● TASK GOAL: Set down exactly the stretch of lines below that opens at the line containing "FAN2 pin SIG: A2 -> D5" and continues through the last line of the entries, and nothing else.

── TASK INPUTS ──

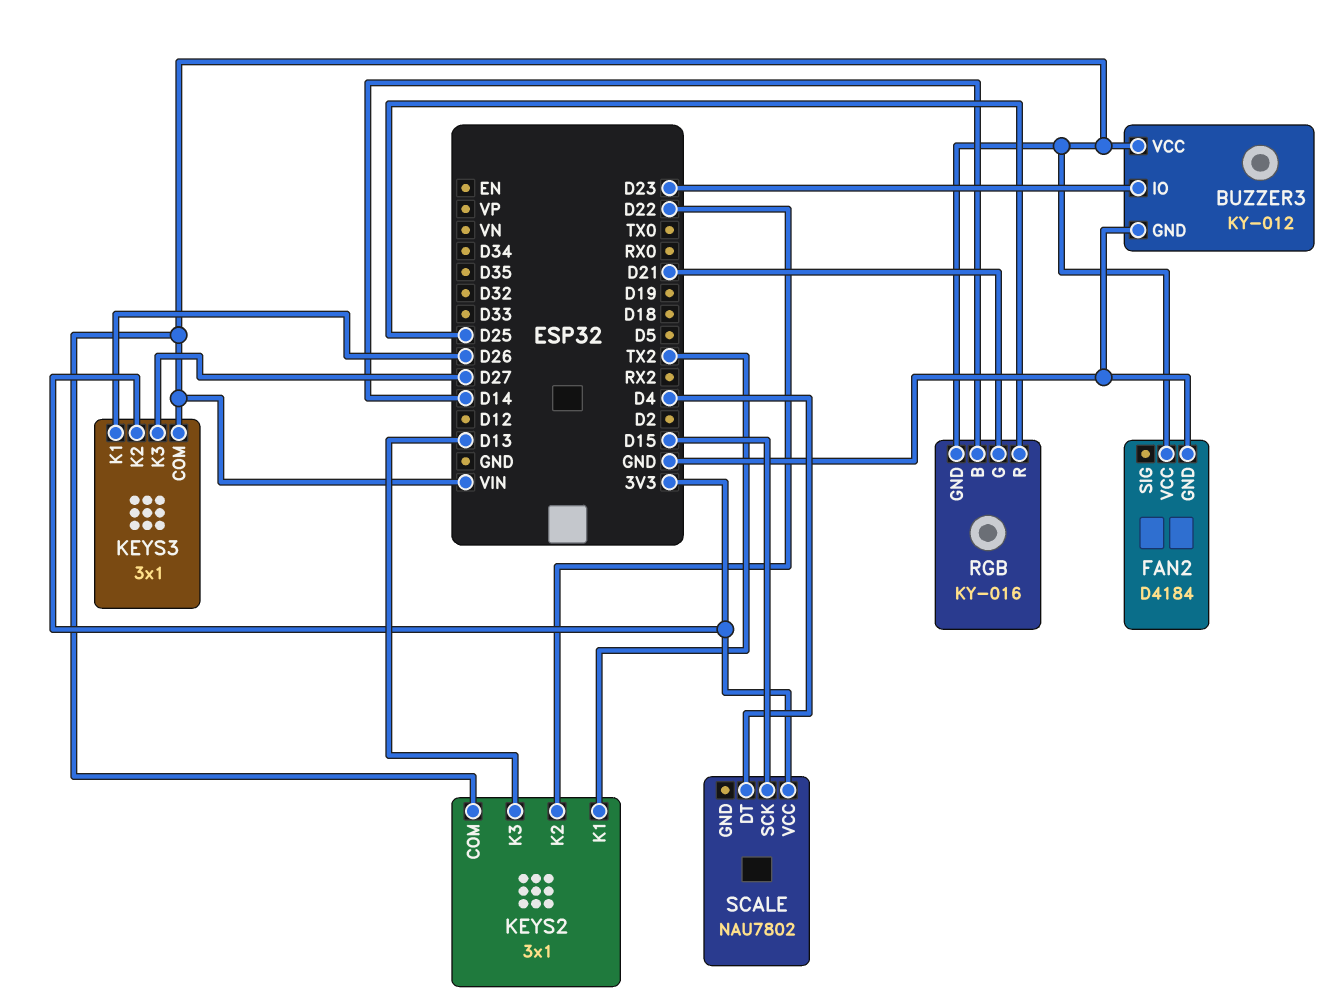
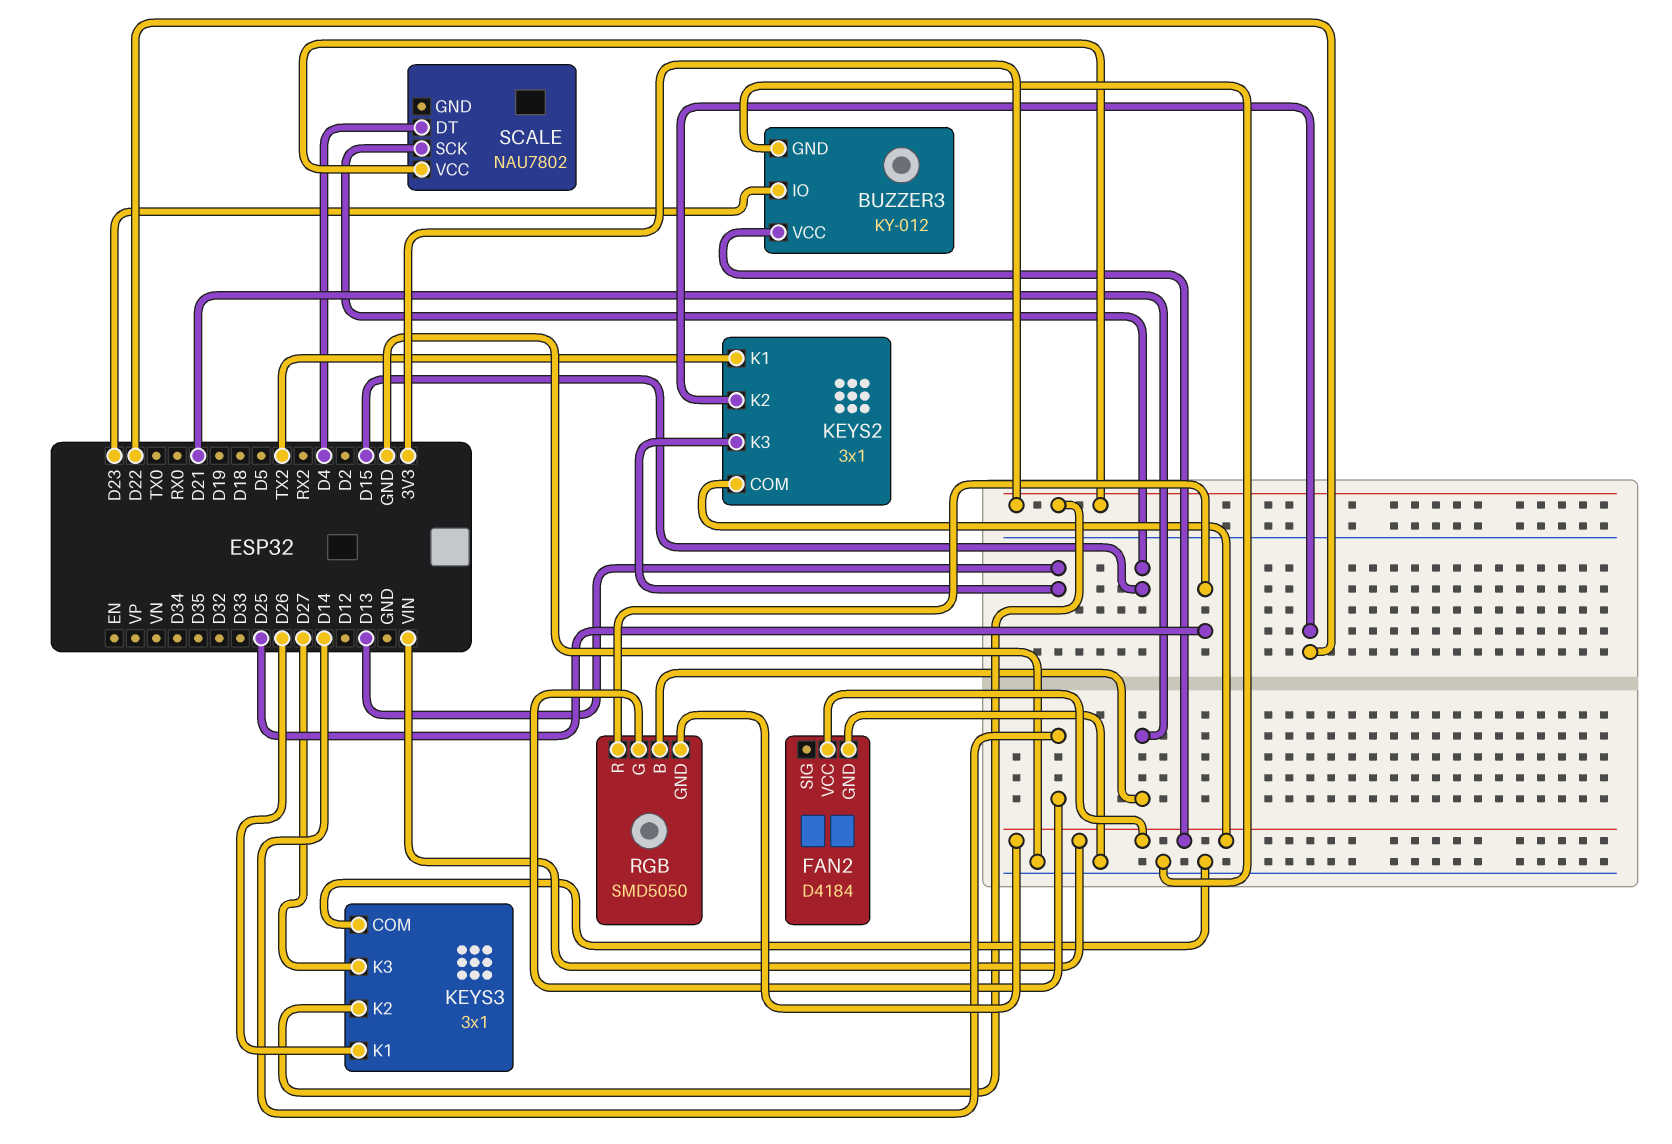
KEYS3 pin COM: VIN -> GND
RGB: KY-016 -> SMD5050
RGB pin B: D14 -> D21
RGB pin G: D21 -> D14

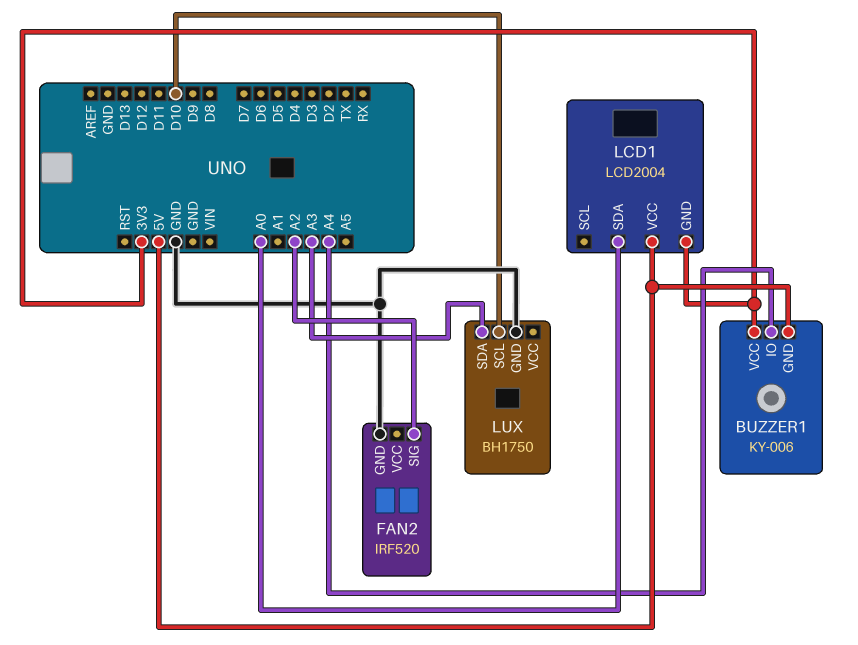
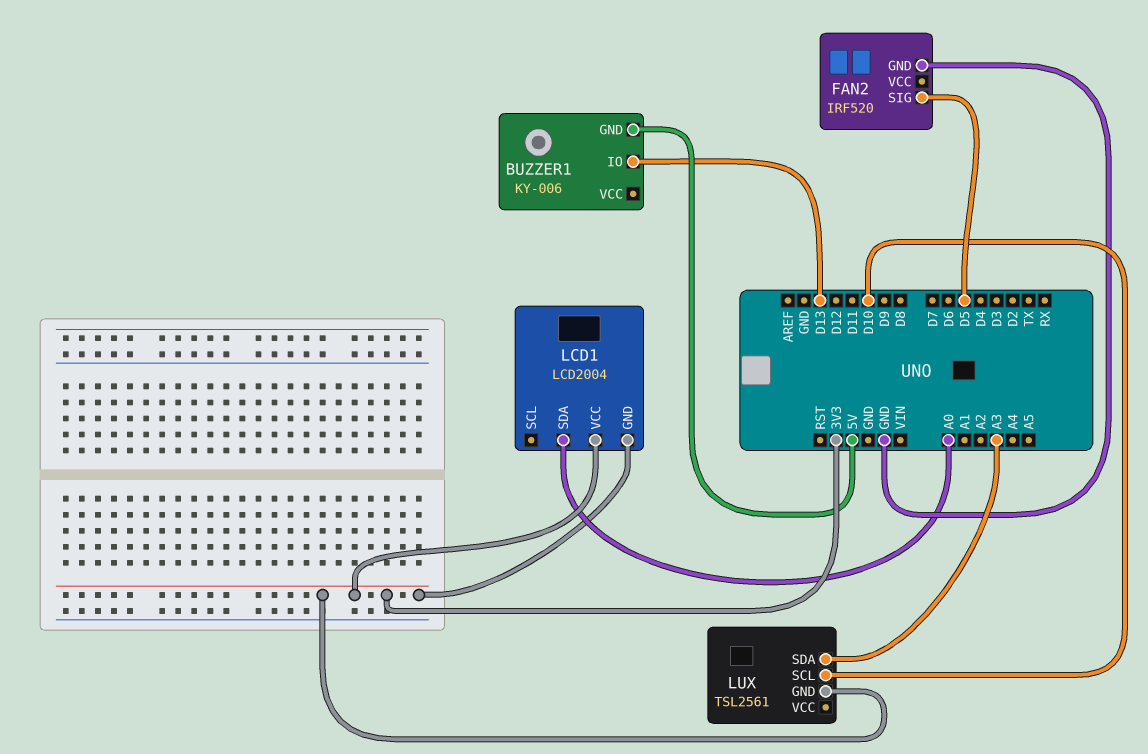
BUZZER1 pin IO: A4 -> D13
BUZZER1 pin VCC: 3V3 -> none
FAN2 pin SIG: A2 -> D5
LCD1 pin VCC: 5V -> 3V3
LUX: BH1750 -> TSL2561
LUX pin GND: GND -> 3V3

───

● RESULT FOR THIS TASK:
FAN2 pin SIG: A2 -> D5
LCD1 pin VCC: 5V -> 3V3
LUX: BH1750 -> TSL2561
LUX pin GND: GND -> 3V3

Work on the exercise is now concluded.